[Opening SUPPLIED RECORDS section]
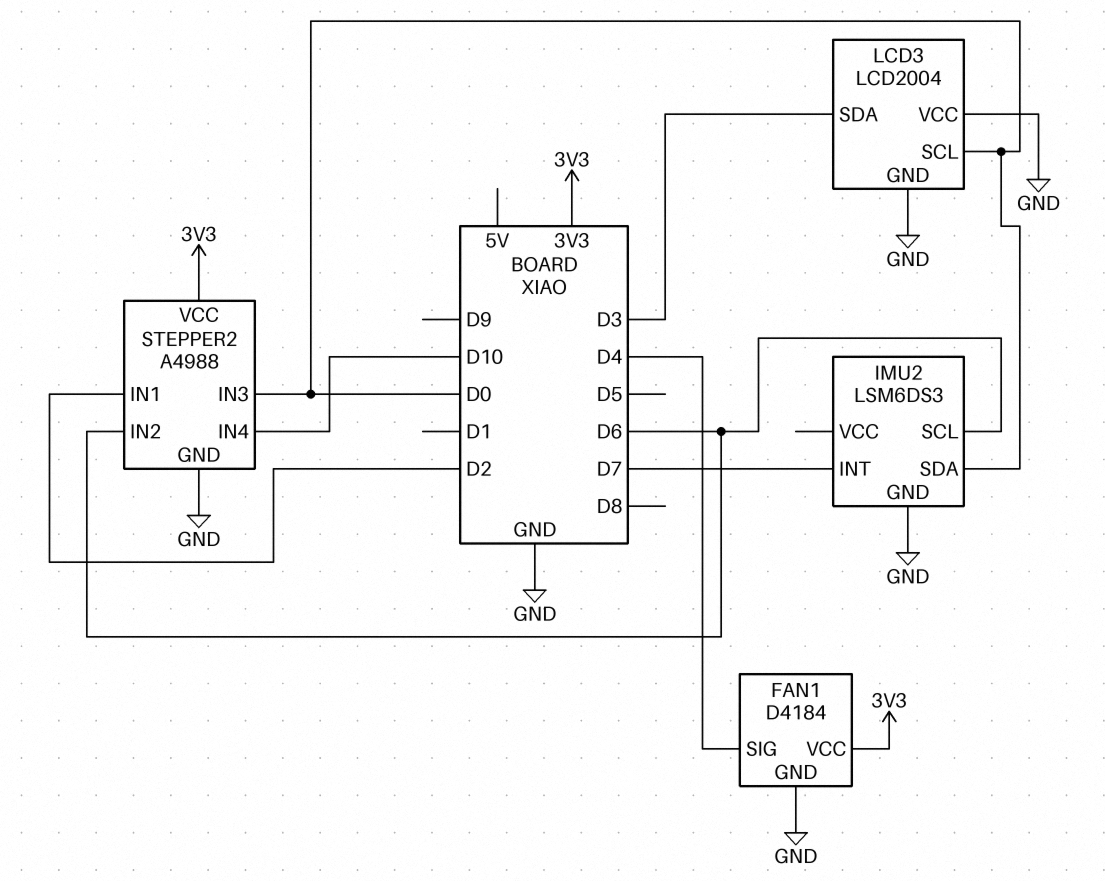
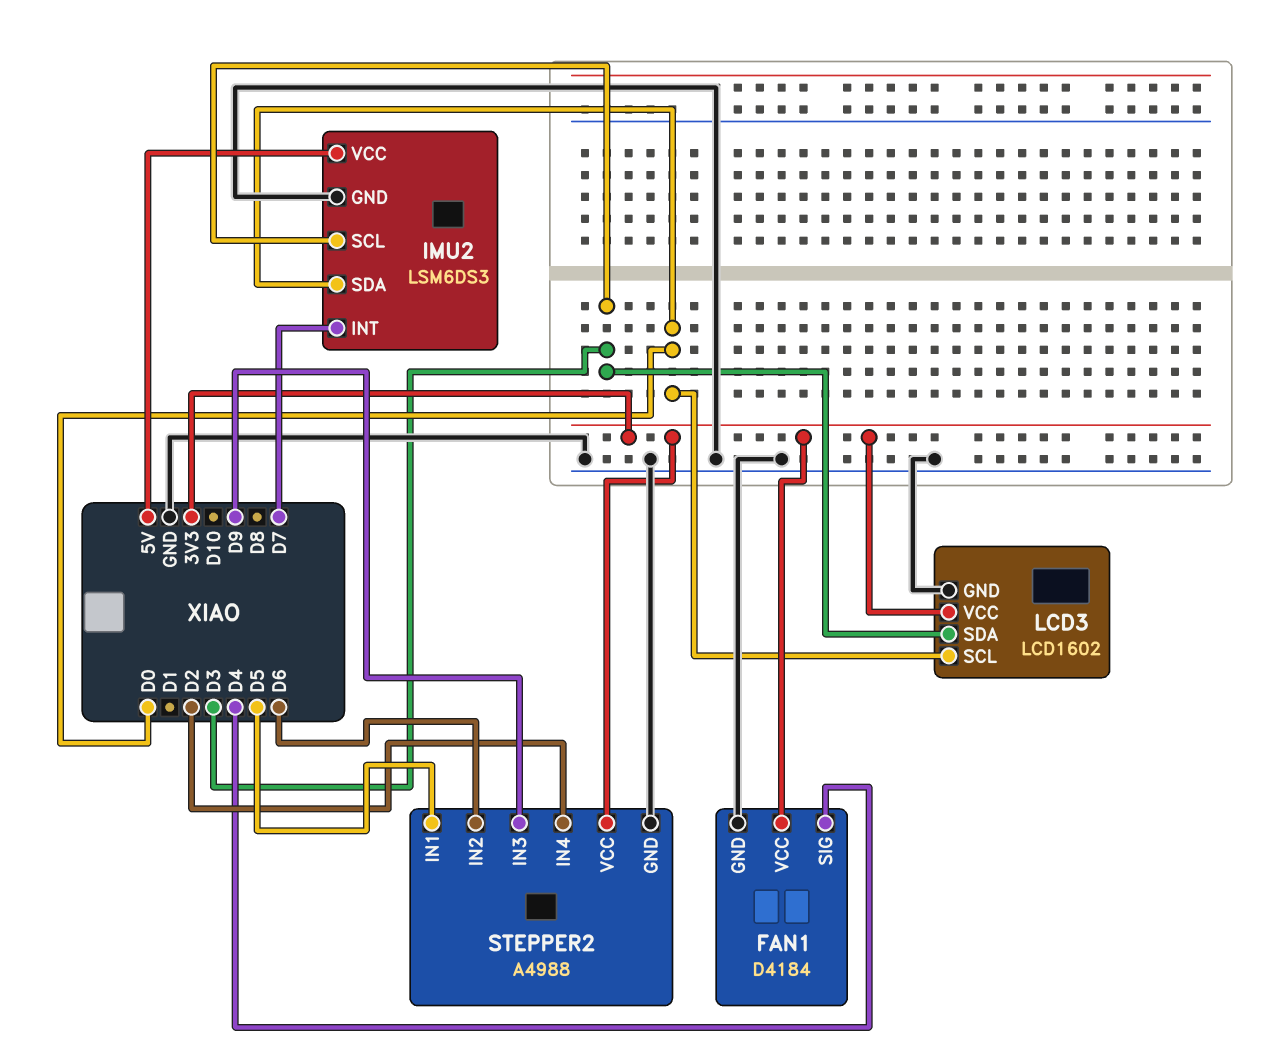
IMU2 pin SCL: D6 -> D3
IMU2 pin VCC: none -> 5V
LCD3: LCD2004 -> LCD1602
LCD3 pin VCC: GND -> 3V3
STEPPER2 pin IN1: D2 -> D5
STEPPER2 pin IN3: D0 -> D9
STEPPER2 pin IN4: D10 -> D2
[Closing SUPPLIED RECORDS section]
• [ACTIVITY]
Please reproduce every entry above exactly, but leave out the pictures.

• [WRITTEN ANSWER]
IMU2 pin SCL: D6 -> D3
IMU2 pin VCC: none -> 5V
LCD3: LCD2004 -> LCD1602
LCD3 pin VCC: GND -> 3V3
STEPPER2 pin IN1: D2 -> D5
STEPPER2 pin IN3: D0 -> D9
STEPPER2 pin IN4: D10 -> D2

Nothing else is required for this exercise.